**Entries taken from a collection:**
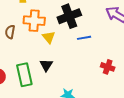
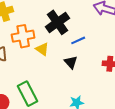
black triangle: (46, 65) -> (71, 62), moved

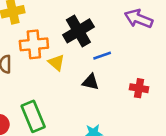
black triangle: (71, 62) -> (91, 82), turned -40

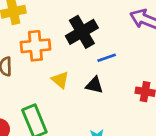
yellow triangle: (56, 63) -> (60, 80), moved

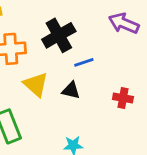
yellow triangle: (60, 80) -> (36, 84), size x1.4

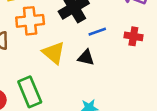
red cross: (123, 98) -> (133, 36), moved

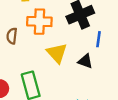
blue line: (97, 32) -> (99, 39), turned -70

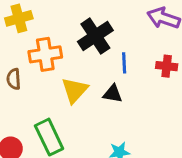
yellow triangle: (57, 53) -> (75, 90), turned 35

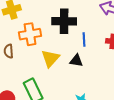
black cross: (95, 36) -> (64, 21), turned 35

**TASK PROMPT:** Drop the pictures and reproduce the rest of the entries above exactly.

**WRITTEN SOLUTION:**
black triangle: (46, 65) -> (71, 62), moved

black triangle: (71, 62) -> (91, 82), turned -40

yellow triangle: (56, 63) -> (60, 80), moved

yellow triangle: (60, 80) -> (36, 84), size x1.4

red cross: (123, 98) -> (133, 36), moved

blue line: (97, 32) -> (99, 39), turned -70

yellow triangle: (57, 53) -> (75, 90), turned 35

black cross: (95, 36) -> (64, 21), turned 35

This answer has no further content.